# [PROBLEM TO SOLVE]
Report each line of the data below in which "orange" appears.

# [GIVEN MATERIAL]
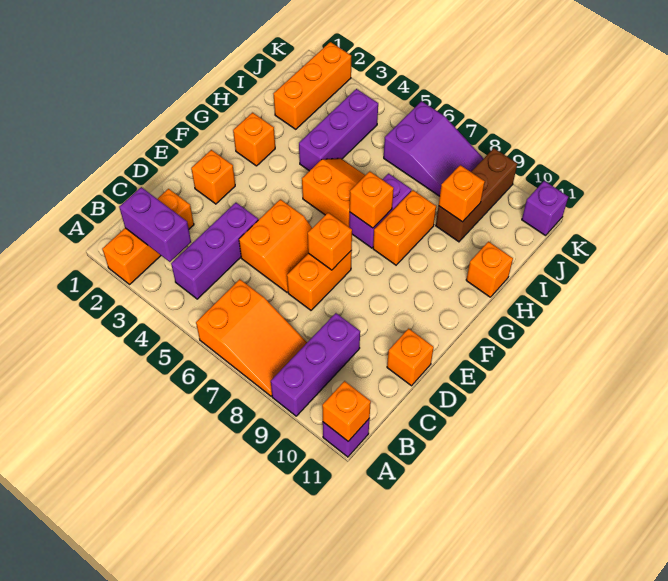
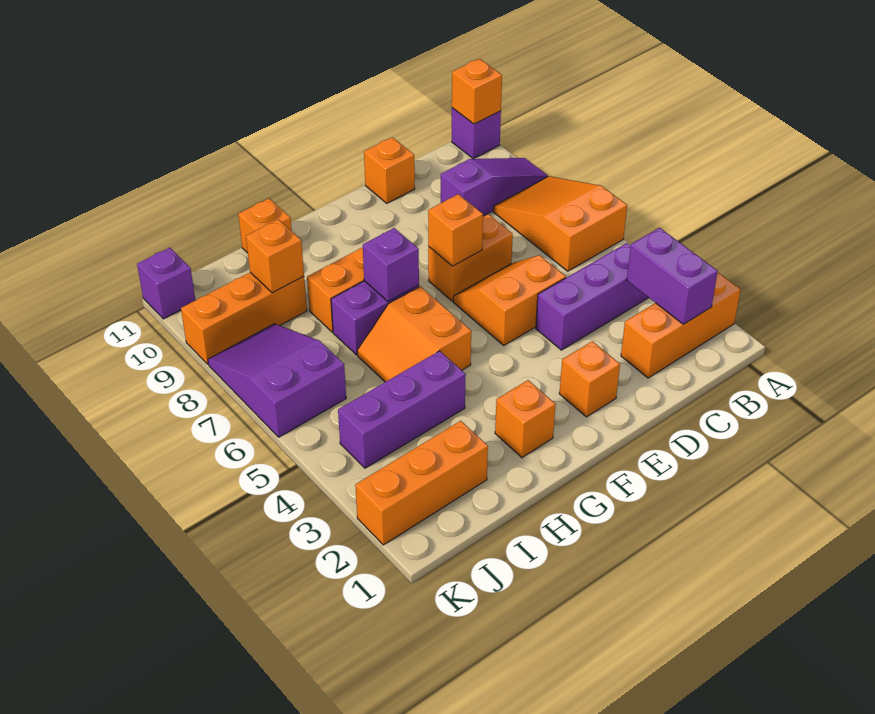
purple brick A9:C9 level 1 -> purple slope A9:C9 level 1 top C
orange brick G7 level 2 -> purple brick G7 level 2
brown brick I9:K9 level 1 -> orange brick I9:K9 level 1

# [EXERCISE RESULT]
orange brick G7 level 2 -> purple brick G7 level 2
brown brick I9:K9 level 1 -> orange brick I9:K9 level 1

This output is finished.